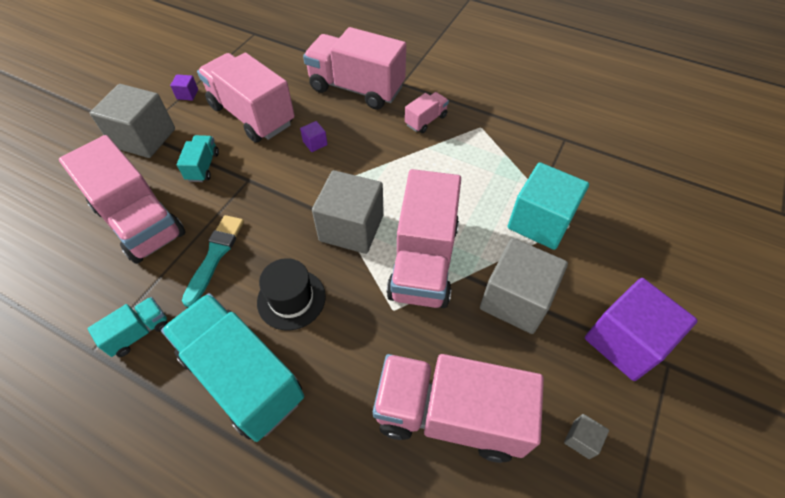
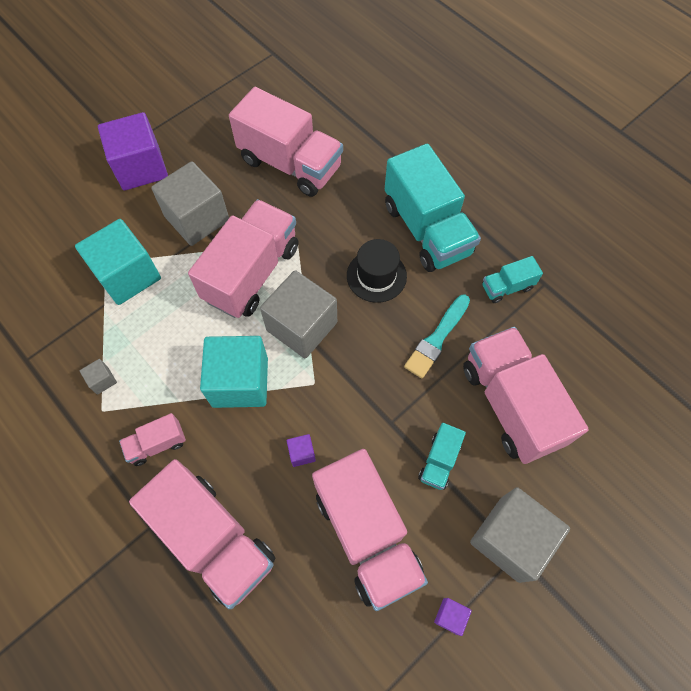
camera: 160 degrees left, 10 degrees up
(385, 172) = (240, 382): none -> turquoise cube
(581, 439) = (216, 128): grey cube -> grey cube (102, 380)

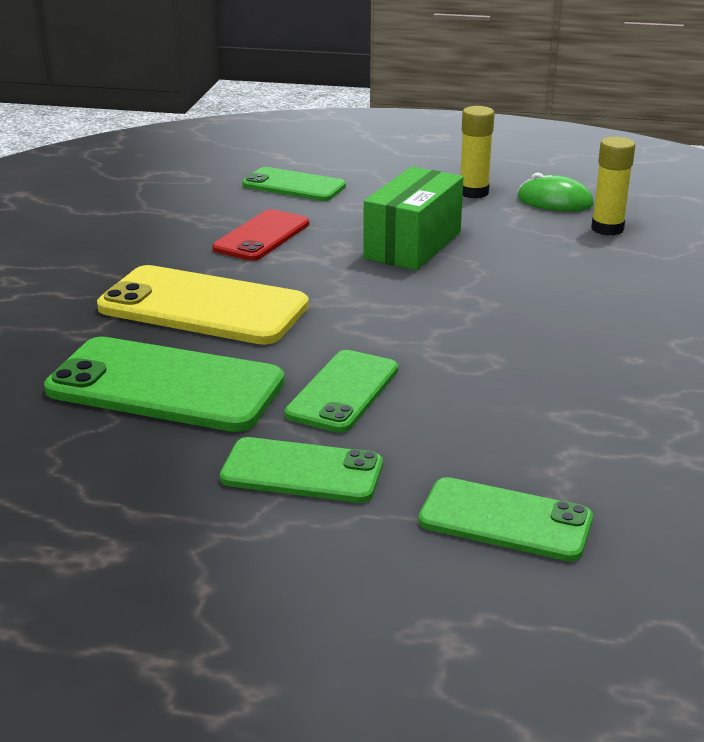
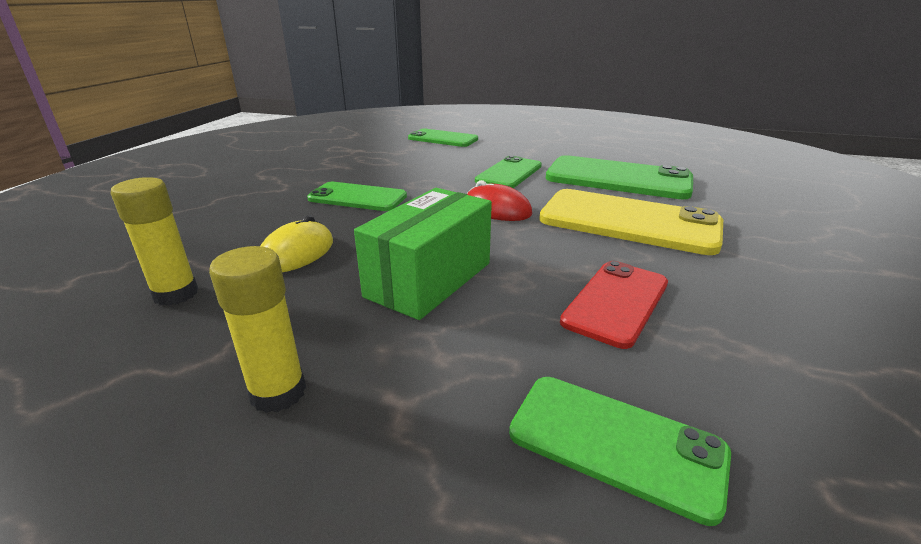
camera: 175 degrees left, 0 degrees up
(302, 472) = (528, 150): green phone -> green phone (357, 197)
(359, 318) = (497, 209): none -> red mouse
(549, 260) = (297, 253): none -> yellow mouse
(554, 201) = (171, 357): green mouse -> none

========

*YOUR TASK*
Leave out the pictures and output the rest of the records exactly.

*TASK RESPONSE*
camera: 160 degrees left, 10 degrees up
(385, 172) = (240, 382): none -> turquoise cube
(581, 439) = (216, 128): grey cube -> grey cube (102, 380)

camera: 175 degrees left, 0 degrees up
(302, 472) = (528, 150): green phone -> green phone (357, 197)
(359, 318) = (497, 209): none -> red mouse
(549, 260) = (297, 253): none -> yellow mouse
(554, 201) = (171, 357): green mouse -> none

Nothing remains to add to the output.